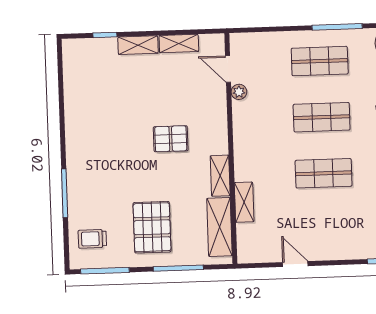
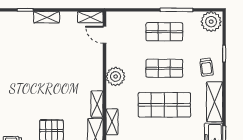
shelving: (179, 44) -> (90, 17), moved
plant: (239, 92) -> (116, 77), moved, width x1.88, depth x1.88
pallet: (171, 139) -> (66, 79), removed
shop shelf: (324, 173) -> (164, 105), width x1.43, depth x1.36

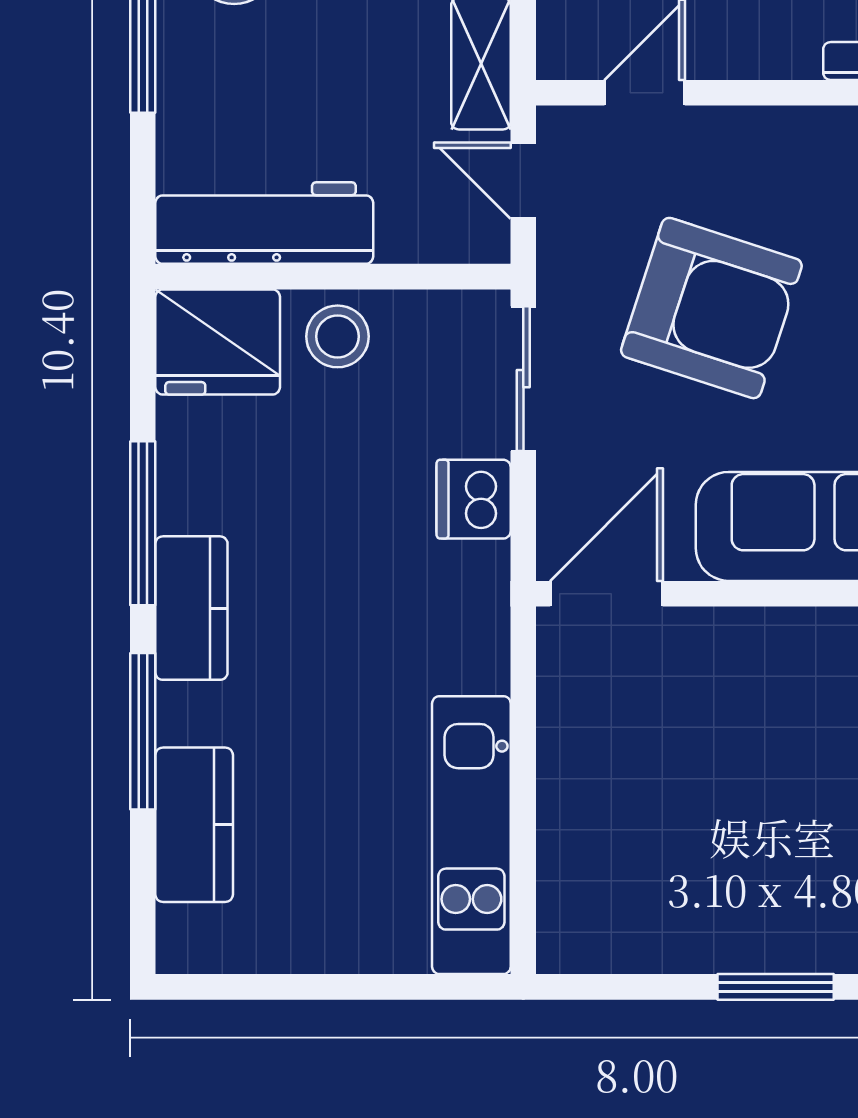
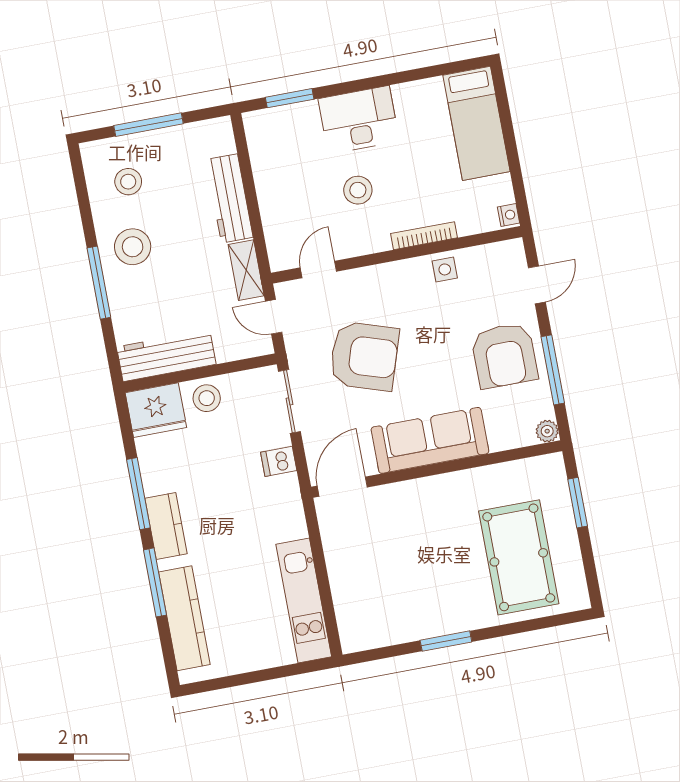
dishwasher: (474, 499) -> (279, 461), width x0.73
kitchen counter: (194, 825) -> (184, 618), width x1.50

========

PROBLEM TO SOLVE => Each line from the one containing "pallet: (171, 139) -> (66, 79), removed" through the last line of the entries above is to be extracted exactly. Pictures are not part of the copy.

WRITTEN ANSWER =>
pallet: (171, 139) -> (66, 79), removed
shop shelf: (324, 173) -> (164, 105), width x1.43, depth x1.36

dishwasher: (474, 499) -> (279, 461), width x0.73
kitchen counter: (194, 825) -> (184, 618), width x1.50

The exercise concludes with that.